_EXERCISE DIRECTIONS:_ This exercise asks for every line of the material that contains the word "degrees".

_RECORDS FOR PROCESSING:_
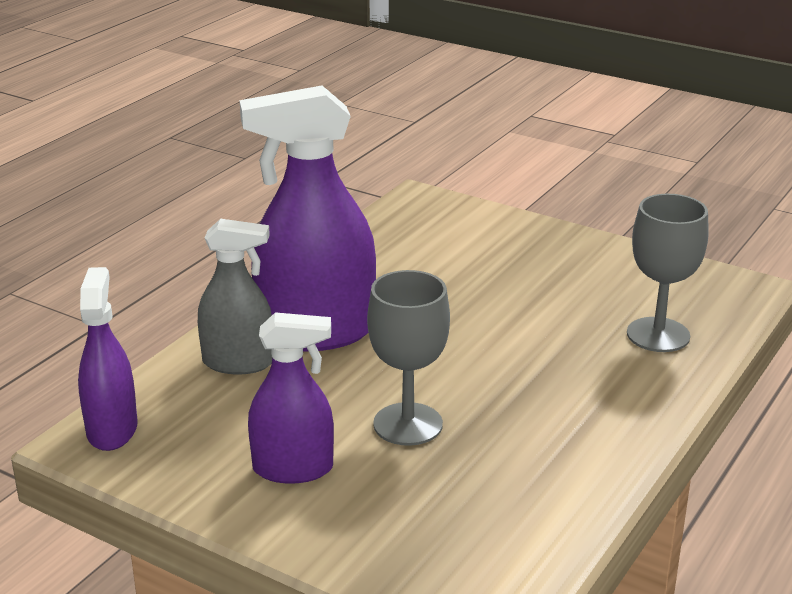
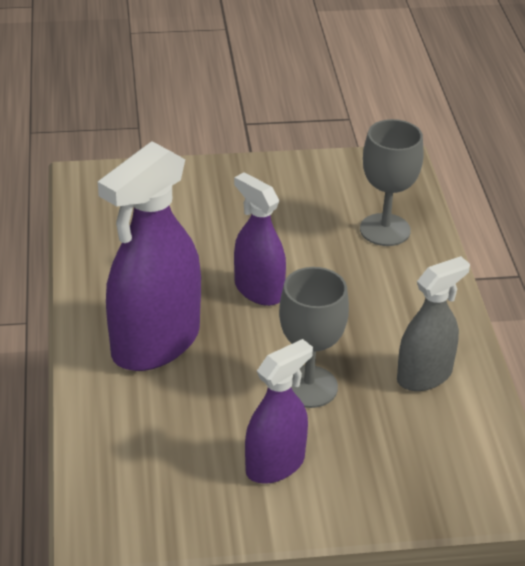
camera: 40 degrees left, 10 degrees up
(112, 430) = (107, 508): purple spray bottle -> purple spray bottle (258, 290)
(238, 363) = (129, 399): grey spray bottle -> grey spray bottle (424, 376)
* * *
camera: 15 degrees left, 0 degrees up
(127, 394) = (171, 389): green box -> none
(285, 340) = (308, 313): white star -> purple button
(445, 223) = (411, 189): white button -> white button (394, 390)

_EXERCISE RESPONSE:_
camera: 40 degrees left, 10 degrees up
camera: 15 degrees left, 0 degrees up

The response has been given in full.